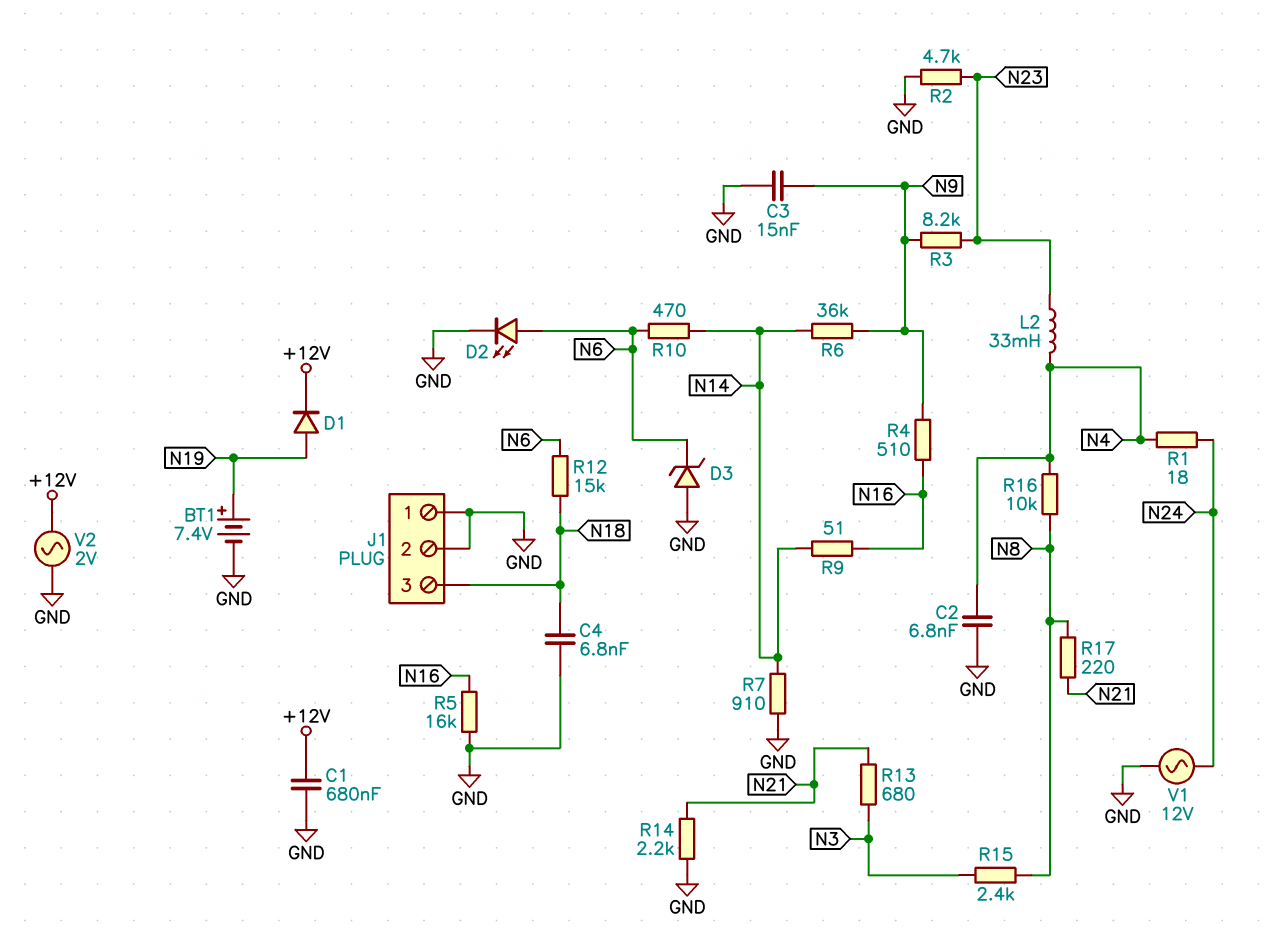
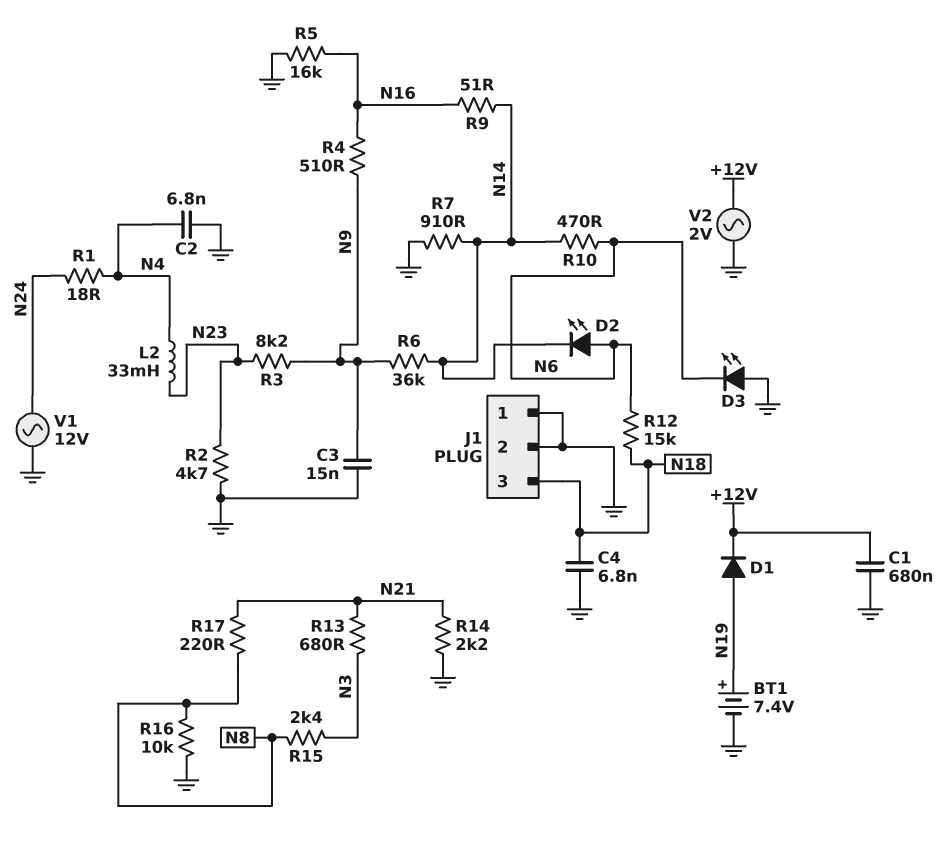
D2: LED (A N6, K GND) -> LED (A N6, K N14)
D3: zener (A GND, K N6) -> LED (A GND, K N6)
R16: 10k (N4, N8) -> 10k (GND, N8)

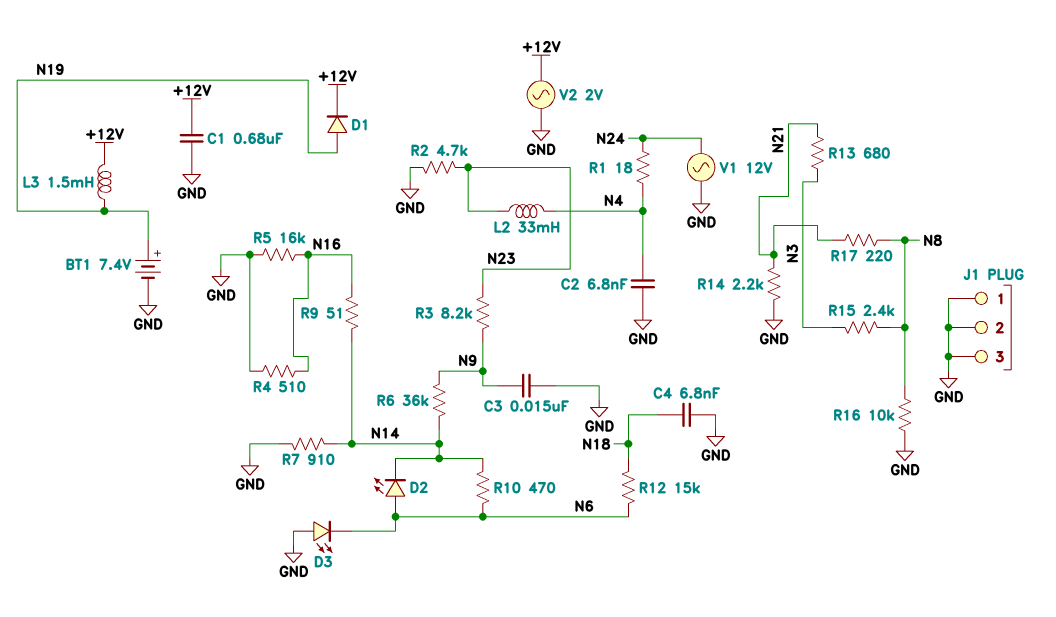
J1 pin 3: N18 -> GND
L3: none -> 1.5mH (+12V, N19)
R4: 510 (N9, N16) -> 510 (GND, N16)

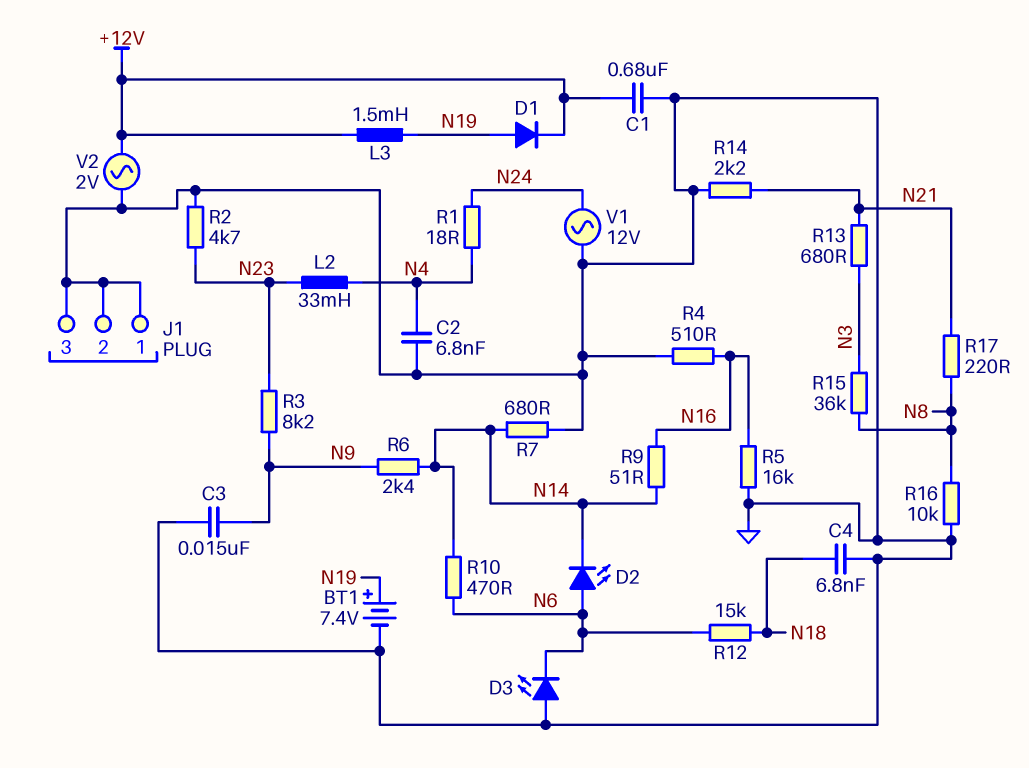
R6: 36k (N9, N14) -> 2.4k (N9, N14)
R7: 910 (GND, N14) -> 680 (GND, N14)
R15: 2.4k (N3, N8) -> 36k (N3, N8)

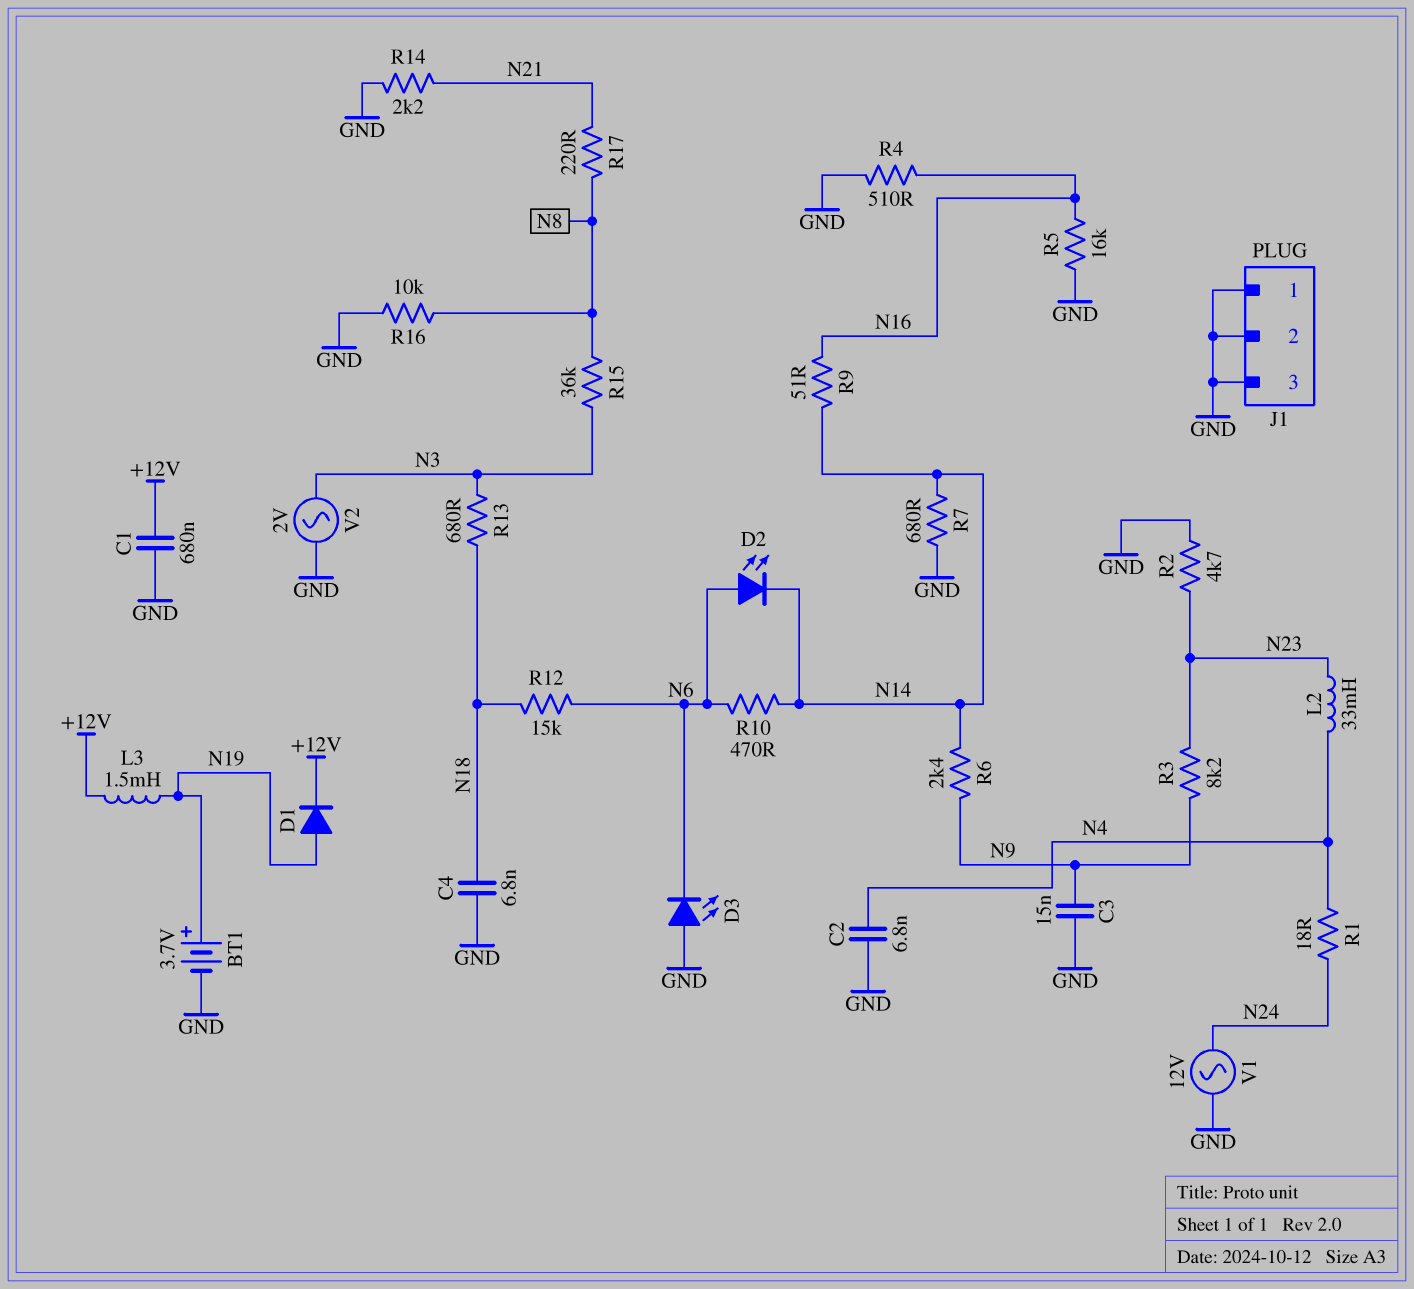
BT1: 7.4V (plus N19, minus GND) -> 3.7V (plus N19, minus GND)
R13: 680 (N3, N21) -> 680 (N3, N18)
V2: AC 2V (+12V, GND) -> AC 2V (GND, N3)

== == ==

- [Exercise instructions]: Your copy should match the entries exactly, minus the pictures.

- [Solution for this task]:
D2: LED (A N6, K GND) -> LED (A N6, K N14)
D3: zener (A GND, K N6) -> LED (A GND, K N6)
R16: 10k (N4, N8) -> 10k (GND, N8)

J1 pin 3: N18 -> GND
L3: none -> 1.5mH (+12V, N19)
R4: 510 (N9, N16) -> 510 (GND, N16)

R6: 36k (N9, N14) -> 2.4k (N9, N14)
R7: 910 (GND, N14) -> 680 (GND, N14)
R15: 2.4k (N3, N8) -> 36k (N3, N8)

BT1: 7.4V (plus N19, minus GND) -> 3.7V (plus N19, minus GND)
R13: 680 (N3, N21) -> 680 (N3, N18)
V2: AC 2V (+12V, GND) -> AC 2V (GND, N3)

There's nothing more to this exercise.